+++ Source data

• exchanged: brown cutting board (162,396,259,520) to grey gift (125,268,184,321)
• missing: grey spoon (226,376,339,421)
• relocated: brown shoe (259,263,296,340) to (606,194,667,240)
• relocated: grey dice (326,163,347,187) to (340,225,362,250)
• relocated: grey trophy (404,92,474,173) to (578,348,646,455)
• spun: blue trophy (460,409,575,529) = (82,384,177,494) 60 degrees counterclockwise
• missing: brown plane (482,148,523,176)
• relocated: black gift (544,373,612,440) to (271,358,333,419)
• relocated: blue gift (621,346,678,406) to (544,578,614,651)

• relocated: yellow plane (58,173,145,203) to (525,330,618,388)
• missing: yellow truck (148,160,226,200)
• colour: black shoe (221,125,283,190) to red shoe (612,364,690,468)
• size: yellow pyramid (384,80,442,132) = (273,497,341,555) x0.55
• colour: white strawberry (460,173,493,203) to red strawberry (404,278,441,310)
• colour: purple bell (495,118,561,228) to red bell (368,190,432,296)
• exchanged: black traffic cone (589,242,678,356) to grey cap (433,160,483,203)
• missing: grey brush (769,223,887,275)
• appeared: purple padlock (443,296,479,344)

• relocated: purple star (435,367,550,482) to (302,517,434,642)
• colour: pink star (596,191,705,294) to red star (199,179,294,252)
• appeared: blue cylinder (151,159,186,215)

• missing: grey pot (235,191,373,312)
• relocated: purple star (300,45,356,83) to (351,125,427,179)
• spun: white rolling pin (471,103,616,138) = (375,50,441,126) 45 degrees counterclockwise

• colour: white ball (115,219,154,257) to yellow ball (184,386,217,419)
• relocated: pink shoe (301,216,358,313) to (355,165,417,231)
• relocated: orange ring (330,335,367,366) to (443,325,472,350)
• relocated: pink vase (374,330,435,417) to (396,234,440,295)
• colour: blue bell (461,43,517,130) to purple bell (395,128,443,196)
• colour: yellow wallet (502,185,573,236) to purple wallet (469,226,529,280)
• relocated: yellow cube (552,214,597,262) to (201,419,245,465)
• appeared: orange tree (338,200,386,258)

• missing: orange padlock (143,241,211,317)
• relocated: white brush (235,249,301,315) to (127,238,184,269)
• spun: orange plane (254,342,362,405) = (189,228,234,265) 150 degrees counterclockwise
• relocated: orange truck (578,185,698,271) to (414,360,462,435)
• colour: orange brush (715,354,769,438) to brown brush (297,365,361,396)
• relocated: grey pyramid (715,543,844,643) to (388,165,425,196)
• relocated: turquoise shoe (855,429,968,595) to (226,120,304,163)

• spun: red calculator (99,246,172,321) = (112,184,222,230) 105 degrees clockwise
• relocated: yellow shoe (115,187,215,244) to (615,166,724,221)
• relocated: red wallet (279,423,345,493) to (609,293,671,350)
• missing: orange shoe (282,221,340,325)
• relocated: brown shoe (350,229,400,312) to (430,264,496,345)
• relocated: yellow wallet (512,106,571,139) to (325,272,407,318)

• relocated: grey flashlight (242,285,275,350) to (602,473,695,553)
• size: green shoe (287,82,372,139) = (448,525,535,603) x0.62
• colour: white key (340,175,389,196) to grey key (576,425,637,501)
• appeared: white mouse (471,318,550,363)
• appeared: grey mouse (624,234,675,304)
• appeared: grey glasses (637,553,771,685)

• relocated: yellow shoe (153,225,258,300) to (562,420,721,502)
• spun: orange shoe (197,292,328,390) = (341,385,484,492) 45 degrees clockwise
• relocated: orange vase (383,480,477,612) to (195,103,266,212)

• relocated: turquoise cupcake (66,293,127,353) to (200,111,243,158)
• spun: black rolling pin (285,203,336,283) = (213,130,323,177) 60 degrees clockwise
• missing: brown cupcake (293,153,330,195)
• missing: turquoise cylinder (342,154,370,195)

++++++

About this exercise:
The count of lines above that contain "trophy" is all that should be given.

Response to this exercise:
2